• [Task]: Your task is to find every line of the data that holds the string "elsewhere" and copy it.
** Data for this task follows **
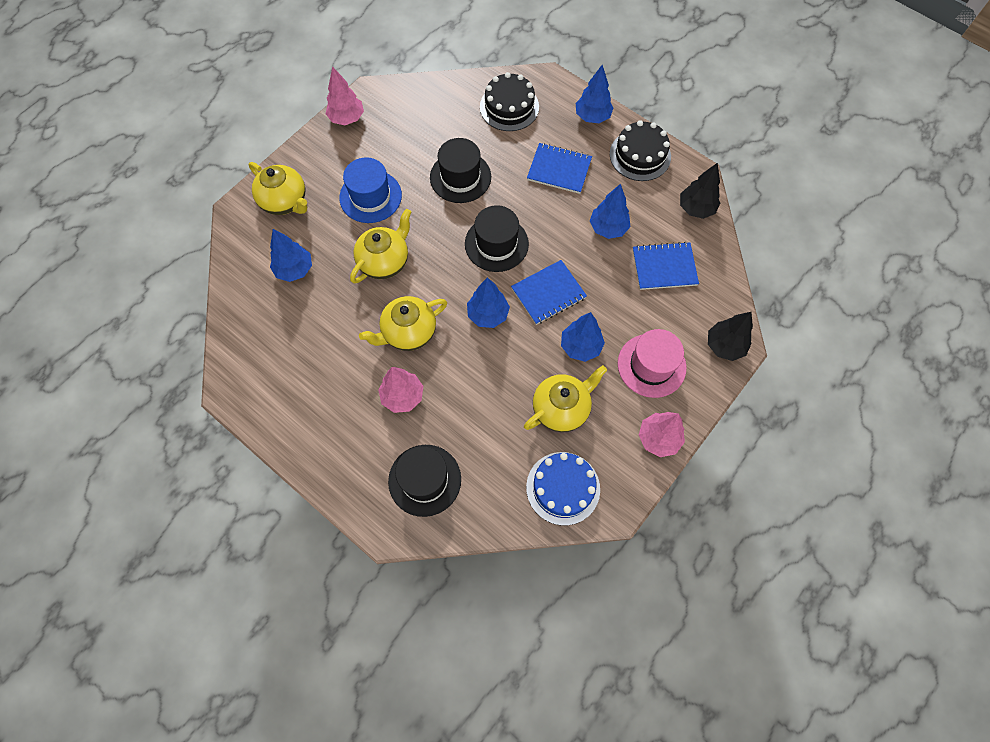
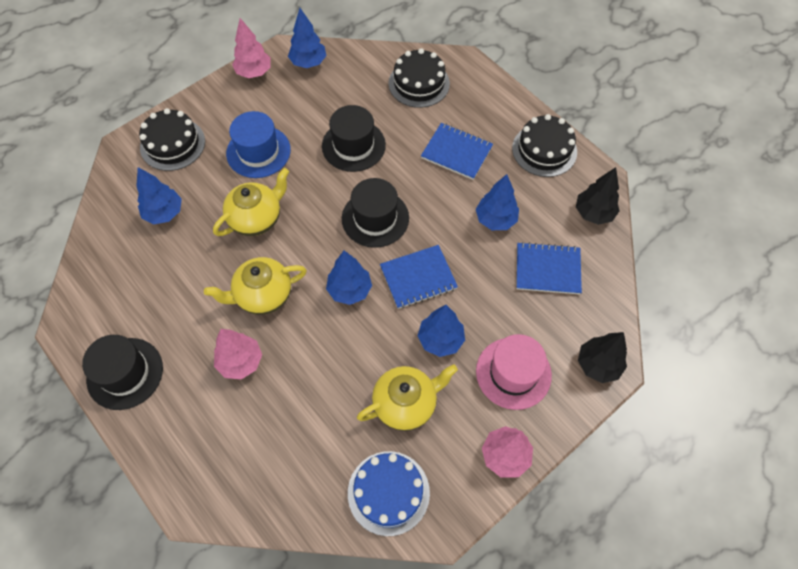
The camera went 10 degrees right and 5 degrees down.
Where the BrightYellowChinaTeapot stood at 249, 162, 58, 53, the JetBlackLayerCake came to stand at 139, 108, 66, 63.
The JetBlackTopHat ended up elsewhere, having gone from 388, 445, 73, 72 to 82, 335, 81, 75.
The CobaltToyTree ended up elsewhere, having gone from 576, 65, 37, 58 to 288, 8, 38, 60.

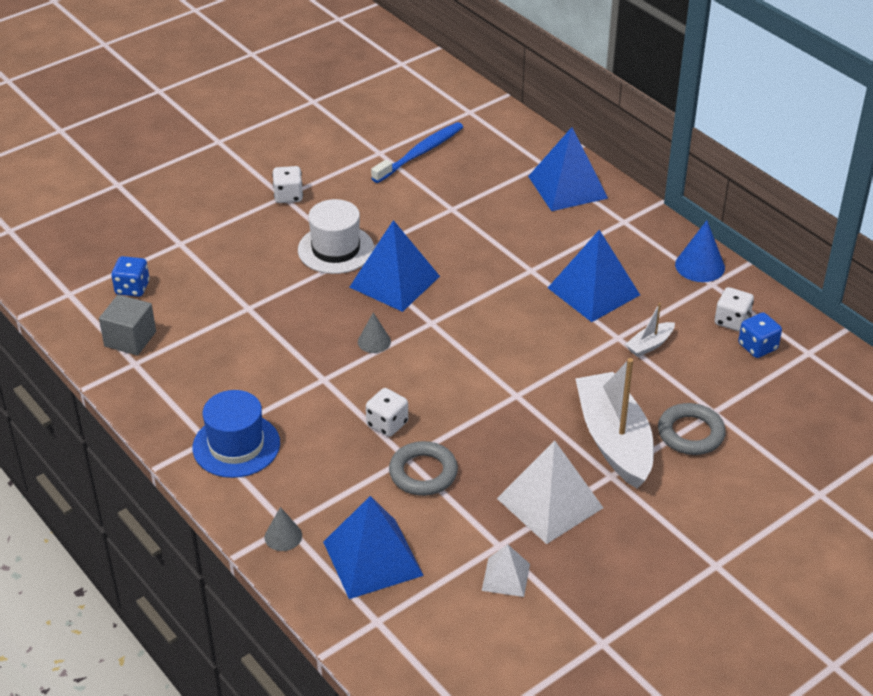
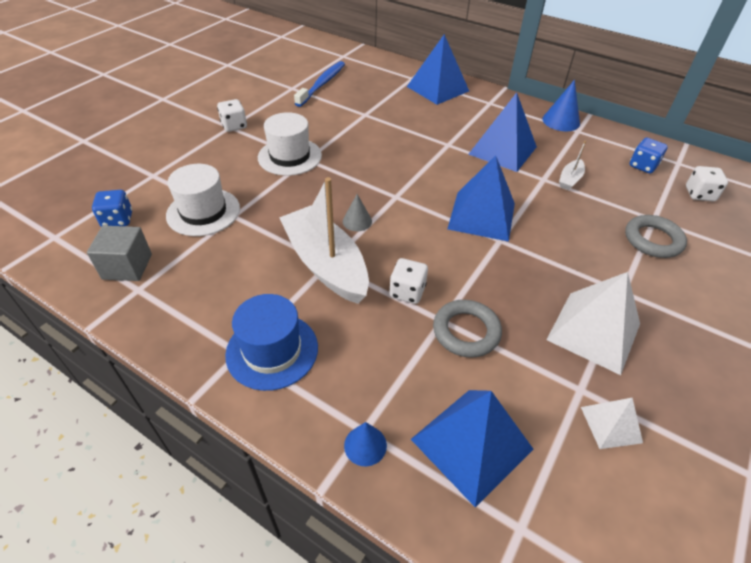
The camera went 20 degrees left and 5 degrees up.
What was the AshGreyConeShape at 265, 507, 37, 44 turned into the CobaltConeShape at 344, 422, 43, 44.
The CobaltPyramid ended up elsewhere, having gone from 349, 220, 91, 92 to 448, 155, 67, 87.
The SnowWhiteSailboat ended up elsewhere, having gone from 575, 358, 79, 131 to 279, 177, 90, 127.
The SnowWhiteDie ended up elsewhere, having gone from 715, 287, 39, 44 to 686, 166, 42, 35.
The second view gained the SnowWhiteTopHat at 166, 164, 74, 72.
** End of Data for this task **
• [Problem solution]:
The JetBlackTopHat ended up elsewhere, having gone from 388, 445, 73, 72 to 82, 335, 81, 75.
The CobaltToyTree ended up elsewhere, having gone from 576, 65, 37, 58 to 288, 8, 38, 60.
The CobaltPyramid ended up elsewhere, having gone from 349, 220, 91, 92 to 448, 155, 67, 87.
The SnowWhiteSailboat ended up elsewhere, having gone from 575, 358, 79, 131 to 279, 177, 90, 127.
The SnowWhiteDie ended up elsewhere, having gone from 715, 287, 39, 44 to 686, 166, 42, 35.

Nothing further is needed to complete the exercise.